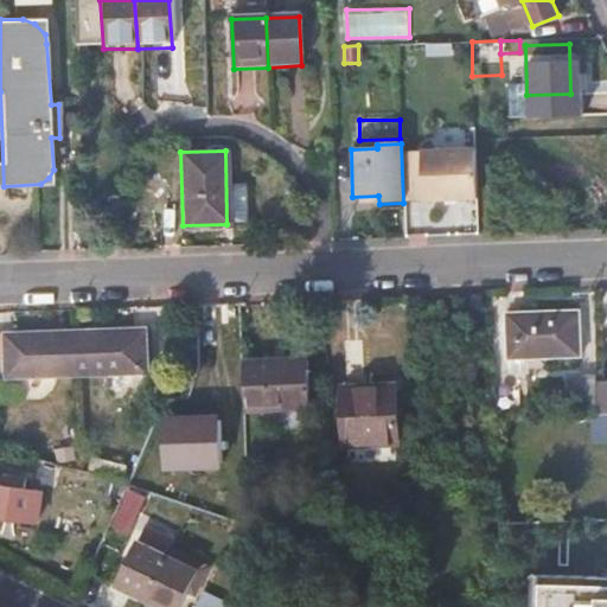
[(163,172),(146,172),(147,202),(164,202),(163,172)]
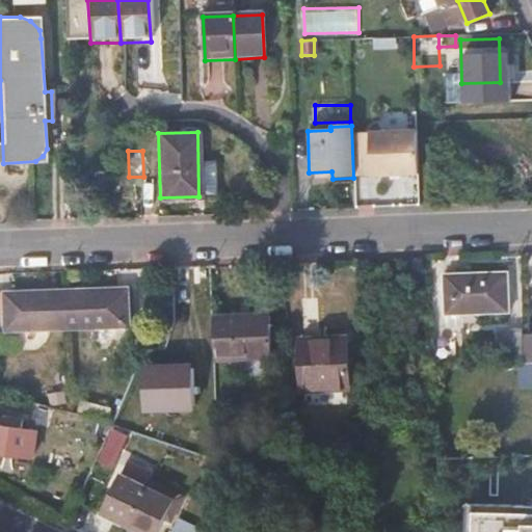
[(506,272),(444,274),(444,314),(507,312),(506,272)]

# # # # #

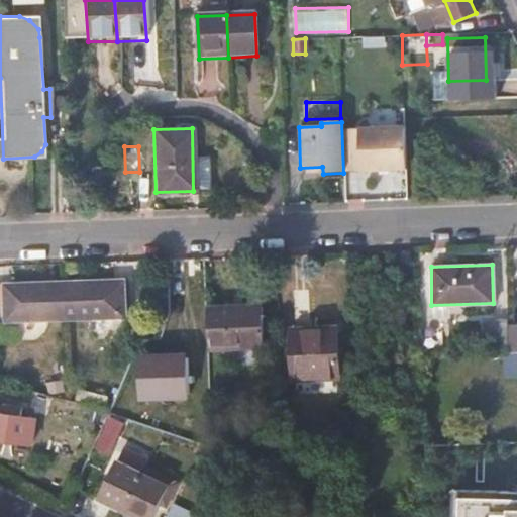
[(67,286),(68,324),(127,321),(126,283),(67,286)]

# # # # #

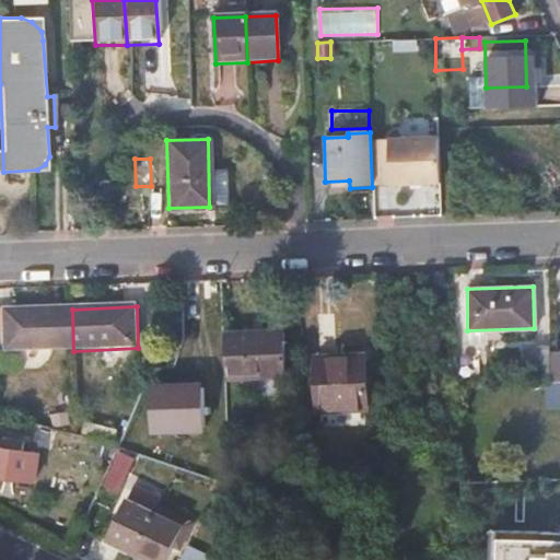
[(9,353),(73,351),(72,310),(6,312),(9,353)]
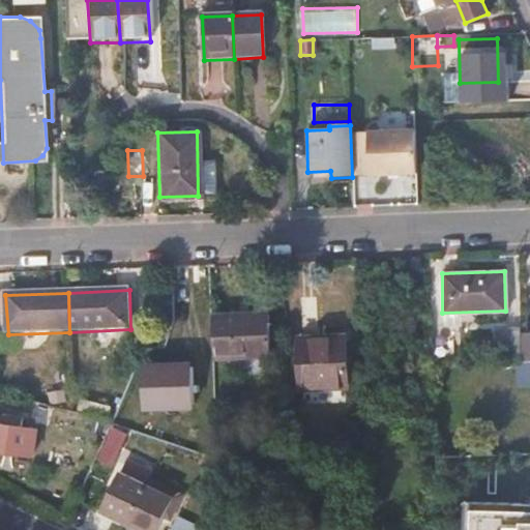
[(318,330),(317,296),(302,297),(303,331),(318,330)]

# # # # #

### Task statement
The lines above from the line with "[(163,172),(146,172),(147,202),(164,202),(163,172)]" through the line with "[(506,272),(444,274),(444,314),(507,312),(506,272)]" are to be given again word for word, with no pictures among them.

### Task answer
[(163,172),(146,172),(147,202),(164,202),(163,172)]
[(506,272),(444,274),(444,314),(507,312),(506,272)]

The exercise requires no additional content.